Only the lines below starting at the one containing "The second view lost the sprayer" and ending at the one containing "The second view lost the banana" belong in the answer, each copied exactly.

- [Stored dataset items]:
....................

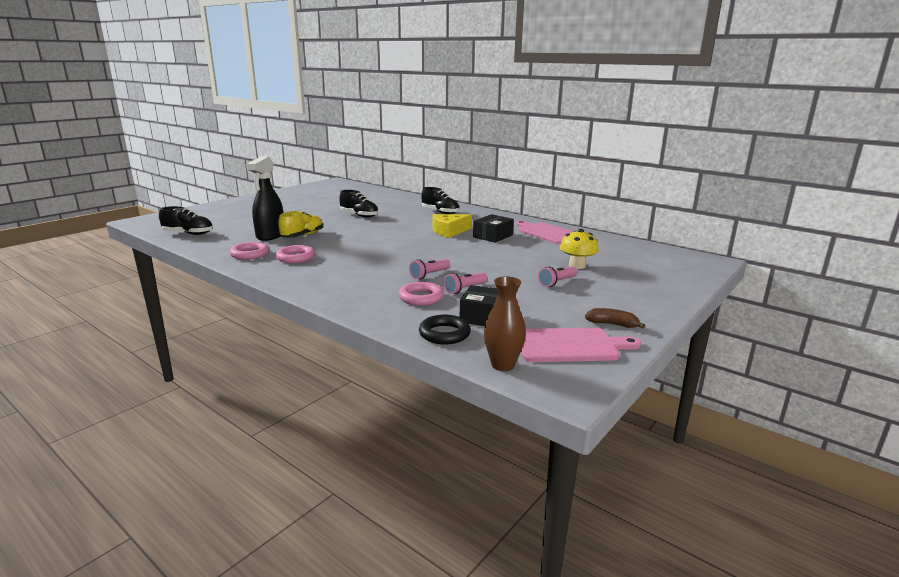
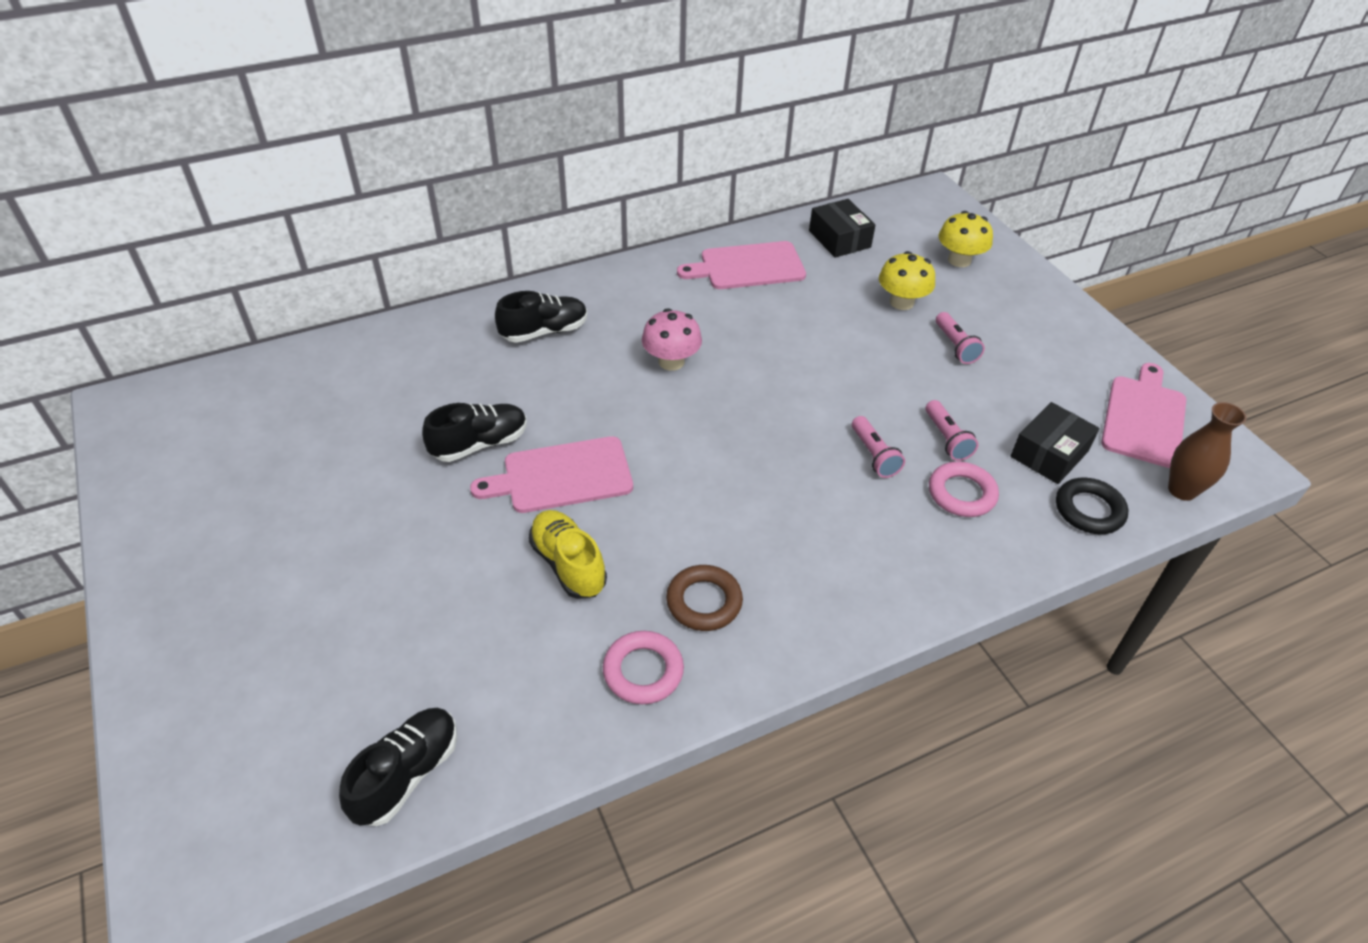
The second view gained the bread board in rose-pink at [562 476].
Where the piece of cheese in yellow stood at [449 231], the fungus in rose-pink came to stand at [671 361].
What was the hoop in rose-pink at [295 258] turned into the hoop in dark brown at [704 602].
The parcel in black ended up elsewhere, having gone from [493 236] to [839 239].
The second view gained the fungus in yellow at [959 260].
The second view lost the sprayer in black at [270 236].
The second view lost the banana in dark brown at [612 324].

....................

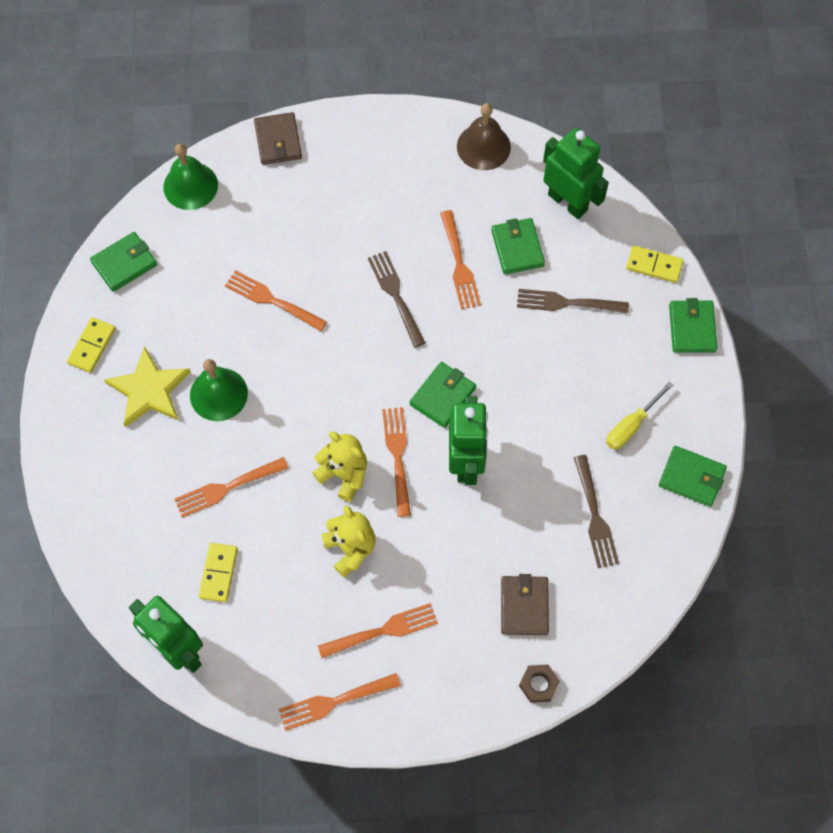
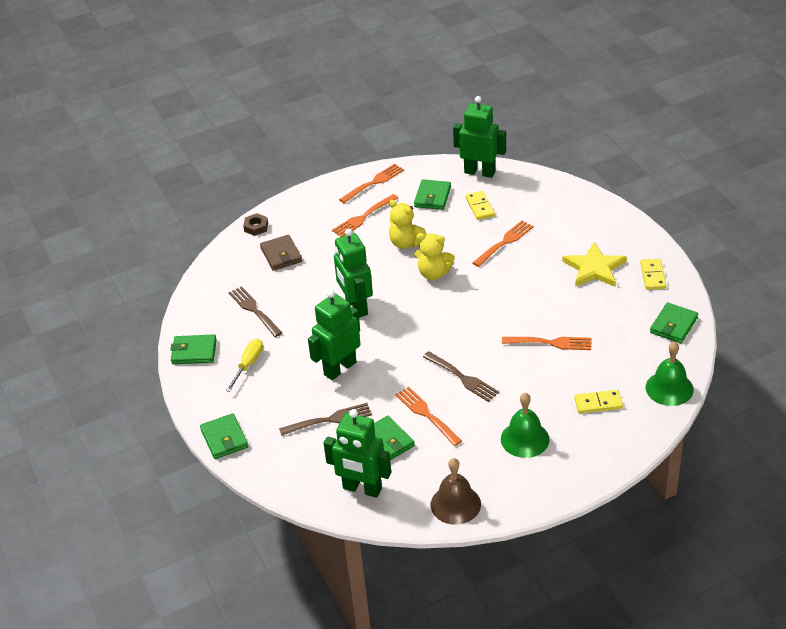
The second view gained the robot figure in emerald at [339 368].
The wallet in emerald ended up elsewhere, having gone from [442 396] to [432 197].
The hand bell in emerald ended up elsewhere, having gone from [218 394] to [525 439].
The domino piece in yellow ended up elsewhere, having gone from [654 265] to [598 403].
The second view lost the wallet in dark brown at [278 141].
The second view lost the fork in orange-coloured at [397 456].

....................

- [Answer section]:
The second view lost the sprayer in black at [270 236].
The second view lost the banana in dark brown at [612 324].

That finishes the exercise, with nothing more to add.